[Object matching data]
● ● ● ● ●

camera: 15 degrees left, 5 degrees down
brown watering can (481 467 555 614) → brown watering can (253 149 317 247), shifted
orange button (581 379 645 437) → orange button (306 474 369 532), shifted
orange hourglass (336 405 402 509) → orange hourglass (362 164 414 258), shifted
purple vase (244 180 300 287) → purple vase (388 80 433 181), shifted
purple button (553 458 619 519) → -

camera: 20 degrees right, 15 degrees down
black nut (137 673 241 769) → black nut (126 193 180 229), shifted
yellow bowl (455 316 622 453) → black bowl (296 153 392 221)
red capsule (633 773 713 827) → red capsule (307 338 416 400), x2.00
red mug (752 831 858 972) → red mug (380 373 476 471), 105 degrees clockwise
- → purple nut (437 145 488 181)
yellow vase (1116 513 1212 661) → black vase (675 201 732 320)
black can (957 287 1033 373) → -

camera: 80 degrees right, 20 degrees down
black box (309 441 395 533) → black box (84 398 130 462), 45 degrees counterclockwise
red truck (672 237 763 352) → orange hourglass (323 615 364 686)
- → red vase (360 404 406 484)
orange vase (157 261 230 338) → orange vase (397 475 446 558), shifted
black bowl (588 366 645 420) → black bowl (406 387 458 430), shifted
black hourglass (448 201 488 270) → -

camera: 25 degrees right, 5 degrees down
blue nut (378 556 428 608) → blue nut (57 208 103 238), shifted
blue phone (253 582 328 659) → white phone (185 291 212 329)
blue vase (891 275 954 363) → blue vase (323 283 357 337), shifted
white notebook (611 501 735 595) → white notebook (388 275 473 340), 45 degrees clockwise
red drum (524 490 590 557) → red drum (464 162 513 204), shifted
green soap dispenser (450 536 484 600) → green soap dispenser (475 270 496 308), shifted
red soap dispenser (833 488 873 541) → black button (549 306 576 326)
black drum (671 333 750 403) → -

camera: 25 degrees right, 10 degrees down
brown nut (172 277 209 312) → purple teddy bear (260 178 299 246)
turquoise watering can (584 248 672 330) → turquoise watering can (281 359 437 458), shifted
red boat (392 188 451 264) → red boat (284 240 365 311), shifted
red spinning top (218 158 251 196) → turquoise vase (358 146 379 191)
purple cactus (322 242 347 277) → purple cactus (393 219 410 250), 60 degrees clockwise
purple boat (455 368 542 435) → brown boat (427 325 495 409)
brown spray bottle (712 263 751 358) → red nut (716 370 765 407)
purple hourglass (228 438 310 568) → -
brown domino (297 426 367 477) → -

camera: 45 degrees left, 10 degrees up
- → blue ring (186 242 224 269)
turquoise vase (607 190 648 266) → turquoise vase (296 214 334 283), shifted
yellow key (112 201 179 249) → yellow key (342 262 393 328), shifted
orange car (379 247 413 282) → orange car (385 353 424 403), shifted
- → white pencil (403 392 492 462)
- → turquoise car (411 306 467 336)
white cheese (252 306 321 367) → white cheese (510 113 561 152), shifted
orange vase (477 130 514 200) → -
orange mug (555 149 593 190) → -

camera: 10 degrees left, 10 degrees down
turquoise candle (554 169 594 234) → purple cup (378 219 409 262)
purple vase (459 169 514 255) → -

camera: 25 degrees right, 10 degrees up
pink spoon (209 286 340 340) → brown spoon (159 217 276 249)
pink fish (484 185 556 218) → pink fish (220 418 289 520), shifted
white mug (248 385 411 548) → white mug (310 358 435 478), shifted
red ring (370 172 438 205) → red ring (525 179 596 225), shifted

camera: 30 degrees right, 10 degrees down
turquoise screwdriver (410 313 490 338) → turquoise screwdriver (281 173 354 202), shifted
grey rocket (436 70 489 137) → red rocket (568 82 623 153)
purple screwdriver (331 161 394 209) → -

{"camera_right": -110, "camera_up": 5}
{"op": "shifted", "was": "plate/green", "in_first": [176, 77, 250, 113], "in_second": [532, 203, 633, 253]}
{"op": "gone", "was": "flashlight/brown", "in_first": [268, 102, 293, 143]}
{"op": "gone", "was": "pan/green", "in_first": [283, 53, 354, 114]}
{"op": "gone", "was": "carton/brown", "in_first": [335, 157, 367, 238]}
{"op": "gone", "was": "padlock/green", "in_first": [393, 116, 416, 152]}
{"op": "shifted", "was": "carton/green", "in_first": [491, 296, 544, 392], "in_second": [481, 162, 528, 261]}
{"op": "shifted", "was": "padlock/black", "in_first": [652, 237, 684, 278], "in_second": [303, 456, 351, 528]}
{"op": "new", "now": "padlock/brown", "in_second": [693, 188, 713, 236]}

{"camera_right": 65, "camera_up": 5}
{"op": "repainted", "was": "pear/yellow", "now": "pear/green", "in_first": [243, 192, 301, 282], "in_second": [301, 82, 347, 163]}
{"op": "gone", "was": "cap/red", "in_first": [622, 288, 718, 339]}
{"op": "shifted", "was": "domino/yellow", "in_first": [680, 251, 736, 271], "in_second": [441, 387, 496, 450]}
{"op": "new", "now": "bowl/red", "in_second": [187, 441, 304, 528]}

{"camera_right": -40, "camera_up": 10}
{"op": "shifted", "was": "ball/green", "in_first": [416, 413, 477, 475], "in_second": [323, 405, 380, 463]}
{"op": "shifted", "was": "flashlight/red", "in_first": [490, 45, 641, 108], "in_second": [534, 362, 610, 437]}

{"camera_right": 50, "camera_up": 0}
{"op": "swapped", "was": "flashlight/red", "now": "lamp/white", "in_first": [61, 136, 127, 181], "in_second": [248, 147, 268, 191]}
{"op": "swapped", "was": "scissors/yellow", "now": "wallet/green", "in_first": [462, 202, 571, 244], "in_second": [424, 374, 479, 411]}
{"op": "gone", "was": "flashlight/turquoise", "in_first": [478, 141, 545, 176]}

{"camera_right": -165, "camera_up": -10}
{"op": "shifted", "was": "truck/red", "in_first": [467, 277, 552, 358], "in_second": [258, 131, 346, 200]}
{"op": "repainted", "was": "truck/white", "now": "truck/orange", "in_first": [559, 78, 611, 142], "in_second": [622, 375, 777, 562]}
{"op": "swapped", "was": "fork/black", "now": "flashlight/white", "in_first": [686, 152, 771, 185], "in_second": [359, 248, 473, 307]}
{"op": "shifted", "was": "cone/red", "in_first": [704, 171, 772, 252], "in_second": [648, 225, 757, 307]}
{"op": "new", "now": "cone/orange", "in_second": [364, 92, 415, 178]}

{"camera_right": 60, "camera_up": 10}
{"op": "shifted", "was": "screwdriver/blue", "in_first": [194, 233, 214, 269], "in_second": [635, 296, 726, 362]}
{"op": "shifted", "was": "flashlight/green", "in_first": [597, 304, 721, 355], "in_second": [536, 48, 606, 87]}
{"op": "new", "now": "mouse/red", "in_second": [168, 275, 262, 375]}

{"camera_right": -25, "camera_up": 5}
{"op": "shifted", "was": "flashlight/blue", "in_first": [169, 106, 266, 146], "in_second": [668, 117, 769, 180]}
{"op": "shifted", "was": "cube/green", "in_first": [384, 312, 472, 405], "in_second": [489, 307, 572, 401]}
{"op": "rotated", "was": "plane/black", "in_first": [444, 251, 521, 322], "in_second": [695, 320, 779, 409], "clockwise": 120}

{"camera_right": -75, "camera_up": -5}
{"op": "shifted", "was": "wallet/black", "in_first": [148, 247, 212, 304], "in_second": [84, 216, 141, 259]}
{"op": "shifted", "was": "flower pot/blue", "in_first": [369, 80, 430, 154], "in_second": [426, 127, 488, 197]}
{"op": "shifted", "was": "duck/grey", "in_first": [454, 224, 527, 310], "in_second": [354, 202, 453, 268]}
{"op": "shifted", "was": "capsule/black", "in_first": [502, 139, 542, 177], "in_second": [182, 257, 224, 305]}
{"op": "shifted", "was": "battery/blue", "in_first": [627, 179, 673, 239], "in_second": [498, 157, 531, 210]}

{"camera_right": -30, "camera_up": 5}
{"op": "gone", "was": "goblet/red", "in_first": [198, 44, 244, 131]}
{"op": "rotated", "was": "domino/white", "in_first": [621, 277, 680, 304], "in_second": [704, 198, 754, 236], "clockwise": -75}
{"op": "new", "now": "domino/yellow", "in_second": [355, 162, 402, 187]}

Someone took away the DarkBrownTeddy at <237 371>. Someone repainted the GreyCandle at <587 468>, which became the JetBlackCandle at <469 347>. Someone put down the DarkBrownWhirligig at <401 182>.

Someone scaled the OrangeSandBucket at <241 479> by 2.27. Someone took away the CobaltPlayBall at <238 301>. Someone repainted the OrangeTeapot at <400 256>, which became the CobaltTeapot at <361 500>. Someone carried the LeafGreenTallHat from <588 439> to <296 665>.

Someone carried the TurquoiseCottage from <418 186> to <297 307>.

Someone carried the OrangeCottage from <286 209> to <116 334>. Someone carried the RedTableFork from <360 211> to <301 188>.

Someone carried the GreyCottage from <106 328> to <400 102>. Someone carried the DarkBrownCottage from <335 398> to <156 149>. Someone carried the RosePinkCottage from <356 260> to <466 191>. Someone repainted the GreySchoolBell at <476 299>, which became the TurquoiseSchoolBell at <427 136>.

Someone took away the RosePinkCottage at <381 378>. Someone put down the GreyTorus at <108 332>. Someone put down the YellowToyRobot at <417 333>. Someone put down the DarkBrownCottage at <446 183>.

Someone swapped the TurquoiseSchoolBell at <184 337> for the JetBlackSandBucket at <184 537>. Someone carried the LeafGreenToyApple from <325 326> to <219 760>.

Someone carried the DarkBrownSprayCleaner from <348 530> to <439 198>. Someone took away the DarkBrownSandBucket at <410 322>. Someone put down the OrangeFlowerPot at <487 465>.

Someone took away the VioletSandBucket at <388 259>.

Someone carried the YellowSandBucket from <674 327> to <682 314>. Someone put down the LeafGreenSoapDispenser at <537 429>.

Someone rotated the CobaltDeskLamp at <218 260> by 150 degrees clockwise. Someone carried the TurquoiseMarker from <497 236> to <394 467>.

● ● ● ● ●

YOUR TASK => From the data above, output only the lines between the line containing "orange button (581" and the line containing "purple vase (244", inclusive, exactly as written.

EXERCISE ANSWER =>
orange button (581 379 645 437) → orange button (306 474 369 532), shifted
orange hourglass (336 405 402 509) → orange hourglass (362 164 414 258), shifted
purple vase (244 180 300 287) → purple vase (388 80 433 181), shifted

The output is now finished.